Source data: Begin

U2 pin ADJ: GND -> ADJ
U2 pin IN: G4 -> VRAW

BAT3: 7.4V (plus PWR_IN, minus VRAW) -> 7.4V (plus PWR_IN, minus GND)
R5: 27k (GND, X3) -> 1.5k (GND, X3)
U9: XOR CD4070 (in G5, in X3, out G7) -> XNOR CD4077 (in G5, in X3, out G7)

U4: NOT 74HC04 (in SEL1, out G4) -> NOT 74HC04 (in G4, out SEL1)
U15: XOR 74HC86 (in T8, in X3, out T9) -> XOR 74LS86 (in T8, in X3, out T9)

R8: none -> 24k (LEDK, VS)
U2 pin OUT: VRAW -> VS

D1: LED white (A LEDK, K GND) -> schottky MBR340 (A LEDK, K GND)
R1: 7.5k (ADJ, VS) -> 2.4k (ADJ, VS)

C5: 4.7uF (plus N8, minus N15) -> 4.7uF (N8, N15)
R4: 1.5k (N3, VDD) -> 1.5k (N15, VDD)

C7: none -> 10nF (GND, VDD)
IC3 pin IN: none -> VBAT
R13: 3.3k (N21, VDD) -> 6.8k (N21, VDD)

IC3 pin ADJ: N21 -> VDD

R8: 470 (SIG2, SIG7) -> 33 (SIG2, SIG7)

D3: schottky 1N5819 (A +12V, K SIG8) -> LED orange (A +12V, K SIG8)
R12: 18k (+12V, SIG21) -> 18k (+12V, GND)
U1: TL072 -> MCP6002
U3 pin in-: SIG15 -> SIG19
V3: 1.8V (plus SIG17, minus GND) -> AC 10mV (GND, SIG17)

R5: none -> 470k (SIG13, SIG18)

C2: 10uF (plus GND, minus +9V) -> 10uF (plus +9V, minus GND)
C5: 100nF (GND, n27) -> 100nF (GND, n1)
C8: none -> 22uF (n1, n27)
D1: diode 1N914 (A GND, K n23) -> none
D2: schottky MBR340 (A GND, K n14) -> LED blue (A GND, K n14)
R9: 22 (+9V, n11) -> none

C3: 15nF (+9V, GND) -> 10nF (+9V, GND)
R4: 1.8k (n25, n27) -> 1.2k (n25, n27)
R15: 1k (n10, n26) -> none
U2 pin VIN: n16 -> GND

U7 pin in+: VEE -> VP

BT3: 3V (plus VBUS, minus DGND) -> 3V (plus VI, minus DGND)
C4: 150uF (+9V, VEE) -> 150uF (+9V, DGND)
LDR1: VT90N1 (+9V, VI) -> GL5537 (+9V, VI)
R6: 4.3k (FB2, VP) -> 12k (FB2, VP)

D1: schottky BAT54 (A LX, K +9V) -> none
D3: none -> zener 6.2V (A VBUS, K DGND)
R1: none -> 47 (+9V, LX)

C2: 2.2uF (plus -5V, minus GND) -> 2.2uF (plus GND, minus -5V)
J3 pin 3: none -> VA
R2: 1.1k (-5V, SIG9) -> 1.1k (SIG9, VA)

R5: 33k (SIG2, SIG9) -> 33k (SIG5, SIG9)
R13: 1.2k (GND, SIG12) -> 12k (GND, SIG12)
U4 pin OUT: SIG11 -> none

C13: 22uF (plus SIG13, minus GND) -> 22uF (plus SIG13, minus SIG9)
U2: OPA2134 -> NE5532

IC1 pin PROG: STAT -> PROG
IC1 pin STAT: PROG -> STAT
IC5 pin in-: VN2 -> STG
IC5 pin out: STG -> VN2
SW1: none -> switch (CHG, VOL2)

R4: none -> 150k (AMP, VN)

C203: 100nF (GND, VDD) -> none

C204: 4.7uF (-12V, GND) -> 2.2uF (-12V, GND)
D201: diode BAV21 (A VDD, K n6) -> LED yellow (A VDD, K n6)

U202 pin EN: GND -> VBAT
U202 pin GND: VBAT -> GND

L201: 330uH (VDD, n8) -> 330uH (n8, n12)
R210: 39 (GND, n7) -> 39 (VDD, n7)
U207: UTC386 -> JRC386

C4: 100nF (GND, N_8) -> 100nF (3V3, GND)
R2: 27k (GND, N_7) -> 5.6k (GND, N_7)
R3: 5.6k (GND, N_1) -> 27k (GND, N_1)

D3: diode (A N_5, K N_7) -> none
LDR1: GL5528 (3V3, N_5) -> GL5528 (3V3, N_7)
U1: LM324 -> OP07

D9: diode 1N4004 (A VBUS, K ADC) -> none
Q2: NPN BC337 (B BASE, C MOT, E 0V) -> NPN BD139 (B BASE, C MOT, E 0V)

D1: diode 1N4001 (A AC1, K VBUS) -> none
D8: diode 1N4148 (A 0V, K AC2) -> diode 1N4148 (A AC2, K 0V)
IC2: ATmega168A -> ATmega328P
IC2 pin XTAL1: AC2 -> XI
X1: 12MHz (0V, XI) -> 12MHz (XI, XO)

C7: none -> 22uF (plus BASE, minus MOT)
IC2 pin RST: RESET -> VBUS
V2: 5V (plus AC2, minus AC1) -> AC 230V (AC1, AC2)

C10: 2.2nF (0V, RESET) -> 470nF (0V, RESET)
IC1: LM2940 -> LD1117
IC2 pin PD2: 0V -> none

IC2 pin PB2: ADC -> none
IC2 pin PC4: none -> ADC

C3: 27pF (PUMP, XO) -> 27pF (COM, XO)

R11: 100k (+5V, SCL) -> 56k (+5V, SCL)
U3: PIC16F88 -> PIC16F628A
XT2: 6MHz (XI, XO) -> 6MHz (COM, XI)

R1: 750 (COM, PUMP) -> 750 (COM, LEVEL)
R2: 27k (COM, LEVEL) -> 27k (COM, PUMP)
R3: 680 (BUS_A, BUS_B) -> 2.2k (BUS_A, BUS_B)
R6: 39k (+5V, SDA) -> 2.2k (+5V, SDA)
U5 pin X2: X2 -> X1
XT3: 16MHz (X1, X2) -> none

Source data: End

Aim of the task
From the line holding "R2: 27k (COM, LEVEL) -> 27k (COM, PUMP)" to the last line of the records, quote each line exactly and add nothing.

Result below
R2: 27k (COM, LEVEL) -> 27k (COM, PUMP)
R3: 680 (BUS_A, BUS_B) -> 2.2k (BUS_A, BUS_B)
R6: 39k (+5V, SDA) -> 2.2k (+5V, SDA)
U5 pin X2: X2 -> X1
XT3: 16MHz (X1, X2) -> none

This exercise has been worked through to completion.